(Stored data)
--
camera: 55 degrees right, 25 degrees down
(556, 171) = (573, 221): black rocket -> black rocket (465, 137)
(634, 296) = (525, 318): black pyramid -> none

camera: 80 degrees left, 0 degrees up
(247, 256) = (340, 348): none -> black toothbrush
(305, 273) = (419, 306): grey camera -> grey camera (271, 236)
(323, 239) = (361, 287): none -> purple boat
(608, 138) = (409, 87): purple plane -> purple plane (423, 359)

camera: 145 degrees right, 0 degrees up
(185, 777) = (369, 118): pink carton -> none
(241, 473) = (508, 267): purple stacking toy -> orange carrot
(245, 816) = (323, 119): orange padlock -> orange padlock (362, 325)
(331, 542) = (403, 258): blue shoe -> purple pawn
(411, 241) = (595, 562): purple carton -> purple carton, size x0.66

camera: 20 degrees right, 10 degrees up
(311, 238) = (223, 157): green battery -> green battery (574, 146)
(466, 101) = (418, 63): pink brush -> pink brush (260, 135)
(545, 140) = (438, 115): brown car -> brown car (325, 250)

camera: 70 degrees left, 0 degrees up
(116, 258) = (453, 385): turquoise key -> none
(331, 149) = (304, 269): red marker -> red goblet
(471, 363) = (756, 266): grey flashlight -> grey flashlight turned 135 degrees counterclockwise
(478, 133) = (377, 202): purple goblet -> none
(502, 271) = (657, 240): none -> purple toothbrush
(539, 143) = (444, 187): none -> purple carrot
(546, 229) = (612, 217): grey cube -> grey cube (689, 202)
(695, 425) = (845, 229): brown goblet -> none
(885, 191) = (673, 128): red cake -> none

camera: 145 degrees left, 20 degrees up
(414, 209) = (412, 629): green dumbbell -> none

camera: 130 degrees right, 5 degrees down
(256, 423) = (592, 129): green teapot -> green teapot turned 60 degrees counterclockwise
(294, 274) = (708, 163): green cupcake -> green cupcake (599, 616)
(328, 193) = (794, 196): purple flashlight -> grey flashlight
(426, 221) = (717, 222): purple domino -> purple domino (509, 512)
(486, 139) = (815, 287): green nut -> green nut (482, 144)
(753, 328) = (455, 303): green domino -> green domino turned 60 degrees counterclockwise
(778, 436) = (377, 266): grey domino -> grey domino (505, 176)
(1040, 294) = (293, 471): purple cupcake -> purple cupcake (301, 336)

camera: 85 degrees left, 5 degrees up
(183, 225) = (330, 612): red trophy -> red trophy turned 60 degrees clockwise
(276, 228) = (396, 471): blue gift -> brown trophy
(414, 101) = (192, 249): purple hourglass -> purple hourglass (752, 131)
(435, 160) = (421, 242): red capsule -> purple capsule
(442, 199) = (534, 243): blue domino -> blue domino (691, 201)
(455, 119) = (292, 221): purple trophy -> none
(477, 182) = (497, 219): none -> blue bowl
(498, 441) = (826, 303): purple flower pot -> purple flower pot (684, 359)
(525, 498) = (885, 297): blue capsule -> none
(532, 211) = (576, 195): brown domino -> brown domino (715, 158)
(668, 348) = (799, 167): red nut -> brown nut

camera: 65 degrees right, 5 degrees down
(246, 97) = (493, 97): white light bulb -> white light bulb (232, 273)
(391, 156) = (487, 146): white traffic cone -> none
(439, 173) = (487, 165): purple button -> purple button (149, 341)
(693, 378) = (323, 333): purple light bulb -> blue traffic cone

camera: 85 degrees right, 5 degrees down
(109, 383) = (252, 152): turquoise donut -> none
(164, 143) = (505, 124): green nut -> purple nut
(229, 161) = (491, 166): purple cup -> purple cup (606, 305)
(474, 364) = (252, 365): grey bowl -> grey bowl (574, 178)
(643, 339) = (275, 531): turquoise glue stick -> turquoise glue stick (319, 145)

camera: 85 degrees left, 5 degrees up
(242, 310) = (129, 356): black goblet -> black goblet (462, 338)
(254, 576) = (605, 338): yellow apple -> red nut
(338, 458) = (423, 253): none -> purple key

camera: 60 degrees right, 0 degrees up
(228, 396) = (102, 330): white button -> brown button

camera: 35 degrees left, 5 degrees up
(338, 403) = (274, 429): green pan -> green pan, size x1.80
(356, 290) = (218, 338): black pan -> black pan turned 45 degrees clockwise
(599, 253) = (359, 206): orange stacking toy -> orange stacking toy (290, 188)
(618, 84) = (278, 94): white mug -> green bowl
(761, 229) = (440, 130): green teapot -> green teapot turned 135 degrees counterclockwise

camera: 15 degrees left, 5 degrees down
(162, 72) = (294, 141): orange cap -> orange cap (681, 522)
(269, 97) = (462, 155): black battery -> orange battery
--
What is needed:
Starting with the line that holds "(305, 273) = (419, 306): grey" and ending with the line that holds "(311, 238) = (223, 157): green", retype every line in the data above exactly, and nothing else.

Answer for the task:
(305, 273) = (419, 306): grey camera -> grey camera (271, 236)
(323, 239) = (361, 287): none -> purple boat
(608, 138) = (409, 87): purple plane -> purple plane (423, 359)

camera: 145 degrees right, 0 degrees up
(185, 777) = (369, 118): pink carton -> none
(241, 473) = (508, 267): purple stacking toy -> orange carrot
(245, 816) = (323, 119): orange padlock -> orange padlock (362, 325)
(331, 542) = (403, 258): blue shoe -> purple pawn
(411, 241) = (595, 562): purple carton -> purple carton, size x0.66

camera: 20 degrees right, 10 degrees up
(311, 238) = (223, 157): green battery -> green battery (574, 146)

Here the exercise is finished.